Action item: The reply to the records below should contain exactly the lines from the line with "none -> white brick J2 level 1" through the line with "none -> white round brick B3 level 1", and nothing besides.

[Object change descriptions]
------

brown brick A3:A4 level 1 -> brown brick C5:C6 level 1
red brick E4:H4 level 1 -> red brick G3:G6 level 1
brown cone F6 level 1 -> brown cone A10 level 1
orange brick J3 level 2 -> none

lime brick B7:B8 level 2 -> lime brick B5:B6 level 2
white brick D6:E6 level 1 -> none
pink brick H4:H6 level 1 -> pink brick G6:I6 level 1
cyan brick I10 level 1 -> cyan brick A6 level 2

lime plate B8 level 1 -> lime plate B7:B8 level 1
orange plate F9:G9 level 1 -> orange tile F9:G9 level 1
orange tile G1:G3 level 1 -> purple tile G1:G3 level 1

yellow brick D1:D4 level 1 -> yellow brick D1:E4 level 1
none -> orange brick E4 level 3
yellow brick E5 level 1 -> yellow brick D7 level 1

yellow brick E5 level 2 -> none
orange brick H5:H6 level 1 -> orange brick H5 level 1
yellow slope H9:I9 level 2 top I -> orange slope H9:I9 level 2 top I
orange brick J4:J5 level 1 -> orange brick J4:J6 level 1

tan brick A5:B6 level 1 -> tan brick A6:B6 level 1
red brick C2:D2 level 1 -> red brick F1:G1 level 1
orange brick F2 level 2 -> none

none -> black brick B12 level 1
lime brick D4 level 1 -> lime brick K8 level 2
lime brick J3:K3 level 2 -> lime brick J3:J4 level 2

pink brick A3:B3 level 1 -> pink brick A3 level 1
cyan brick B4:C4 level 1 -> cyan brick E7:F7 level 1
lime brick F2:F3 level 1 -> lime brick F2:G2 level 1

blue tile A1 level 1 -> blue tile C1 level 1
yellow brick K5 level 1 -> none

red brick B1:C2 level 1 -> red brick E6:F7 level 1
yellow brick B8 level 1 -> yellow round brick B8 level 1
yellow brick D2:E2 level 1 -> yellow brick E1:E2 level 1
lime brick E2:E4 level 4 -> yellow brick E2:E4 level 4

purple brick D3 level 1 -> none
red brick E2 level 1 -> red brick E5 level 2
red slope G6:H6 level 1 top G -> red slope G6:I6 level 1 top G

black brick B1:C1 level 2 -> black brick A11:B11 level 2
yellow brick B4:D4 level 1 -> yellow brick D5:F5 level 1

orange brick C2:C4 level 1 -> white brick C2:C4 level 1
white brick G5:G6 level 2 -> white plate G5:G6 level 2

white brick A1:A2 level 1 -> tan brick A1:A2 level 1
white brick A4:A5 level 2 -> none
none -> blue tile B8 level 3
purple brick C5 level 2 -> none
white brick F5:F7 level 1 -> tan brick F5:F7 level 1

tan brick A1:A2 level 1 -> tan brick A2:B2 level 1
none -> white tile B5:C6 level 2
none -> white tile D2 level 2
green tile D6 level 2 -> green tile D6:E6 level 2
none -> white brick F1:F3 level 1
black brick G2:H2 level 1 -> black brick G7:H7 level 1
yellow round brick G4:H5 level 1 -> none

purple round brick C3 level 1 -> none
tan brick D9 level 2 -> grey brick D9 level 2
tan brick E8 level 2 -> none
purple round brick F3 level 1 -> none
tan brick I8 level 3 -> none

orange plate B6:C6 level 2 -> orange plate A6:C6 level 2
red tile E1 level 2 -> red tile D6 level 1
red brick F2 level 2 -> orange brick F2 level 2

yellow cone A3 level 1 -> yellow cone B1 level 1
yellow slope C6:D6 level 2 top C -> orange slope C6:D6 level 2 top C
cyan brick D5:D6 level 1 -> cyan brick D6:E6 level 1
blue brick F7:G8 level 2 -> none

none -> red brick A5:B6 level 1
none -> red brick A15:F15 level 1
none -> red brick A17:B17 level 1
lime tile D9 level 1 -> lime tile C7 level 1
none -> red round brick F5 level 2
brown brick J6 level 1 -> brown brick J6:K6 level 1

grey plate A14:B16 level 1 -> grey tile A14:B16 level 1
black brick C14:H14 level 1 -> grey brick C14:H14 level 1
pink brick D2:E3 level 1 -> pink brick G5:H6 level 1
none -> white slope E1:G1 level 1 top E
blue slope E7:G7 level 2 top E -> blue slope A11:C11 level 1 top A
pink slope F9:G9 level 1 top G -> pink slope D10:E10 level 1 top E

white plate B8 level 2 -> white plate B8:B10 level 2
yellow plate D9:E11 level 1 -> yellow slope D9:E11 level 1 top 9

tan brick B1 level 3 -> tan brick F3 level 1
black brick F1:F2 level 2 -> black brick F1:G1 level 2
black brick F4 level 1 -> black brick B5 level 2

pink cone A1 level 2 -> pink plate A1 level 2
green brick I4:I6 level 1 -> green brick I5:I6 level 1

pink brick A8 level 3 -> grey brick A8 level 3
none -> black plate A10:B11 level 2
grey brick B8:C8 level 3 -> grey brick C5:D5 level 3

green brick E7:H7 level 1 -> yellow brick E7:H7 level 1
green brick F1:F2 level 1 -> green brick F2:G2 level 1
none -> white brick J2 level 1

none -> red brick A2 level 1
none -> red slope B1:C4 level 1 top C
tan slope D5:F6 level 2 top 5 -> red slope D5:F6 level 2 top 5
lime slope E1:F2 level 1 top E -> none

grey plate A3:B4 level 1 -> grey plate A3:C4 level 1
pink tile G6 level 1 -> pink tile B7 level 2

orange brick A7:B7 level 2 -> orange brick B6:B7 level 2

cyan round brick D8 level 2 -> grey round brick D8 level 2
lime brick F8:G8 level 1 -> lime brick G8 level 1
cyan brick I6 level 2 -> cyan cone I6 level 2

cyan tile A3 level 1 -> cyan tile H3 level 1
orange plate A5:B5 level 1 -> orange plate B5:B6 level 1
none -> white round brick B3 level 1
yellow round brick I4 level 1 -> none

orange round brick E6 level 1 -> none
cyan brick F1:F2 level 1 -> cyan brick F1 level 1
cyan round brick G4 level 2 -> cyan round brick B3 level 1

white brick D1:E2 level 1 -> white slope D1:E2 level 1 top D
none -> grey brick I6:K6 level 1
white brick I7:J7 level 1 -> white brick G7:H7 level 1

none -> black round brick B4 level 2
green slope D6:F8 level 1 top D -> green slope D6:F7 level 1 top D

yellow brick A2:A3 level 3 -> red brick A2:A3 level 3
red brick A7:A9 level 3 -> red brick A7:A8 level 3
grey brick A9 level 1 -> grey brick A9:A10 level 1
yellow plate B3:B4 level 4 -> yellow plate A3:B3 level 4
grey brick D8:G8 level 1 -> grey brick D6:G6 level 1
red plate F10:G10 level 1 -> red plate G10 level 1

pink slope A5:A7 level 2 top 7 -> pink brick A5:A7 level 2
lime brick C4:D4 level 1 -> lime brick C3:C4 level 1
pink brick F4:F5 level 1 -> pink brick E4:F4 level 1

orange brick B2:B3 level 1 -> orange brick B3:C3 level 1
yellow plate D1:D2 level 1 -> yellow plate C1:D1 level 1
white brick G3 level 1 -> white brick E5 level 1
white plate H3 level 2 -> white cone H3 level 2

------

Exercise result:
none -> white brick J2 level 1

none -> red brick A2 level 1
none -> red slope B1:C4 level 1 top C
tan slope D5:F6 level 2 top 5 -> red slope D5:F6 level 2 top 5
lime slope E1:F2 level 1 top E -> none

grey plate A3:B4 level 1 -> grey plate A3:C4 level 1
pink tile G6 level 1 -> pink tile B7 level 2

orange brick A7:B7 level 2 -> orange brick B6:B7 level 2

cyan round brick D8 level 2 -> grey round brick D8 level 2
lime brick F8:G8 level 1 -> lime brick G8 level 1
cyan brick I6 level 2 -> cyan cone I6 level 2

cyan tile A3 level 1 -> cyan tile H3 level 1
orange plate A5:B5 level 1 -> orange plate B5:B6 level 1
none -> white round brick B3 level 1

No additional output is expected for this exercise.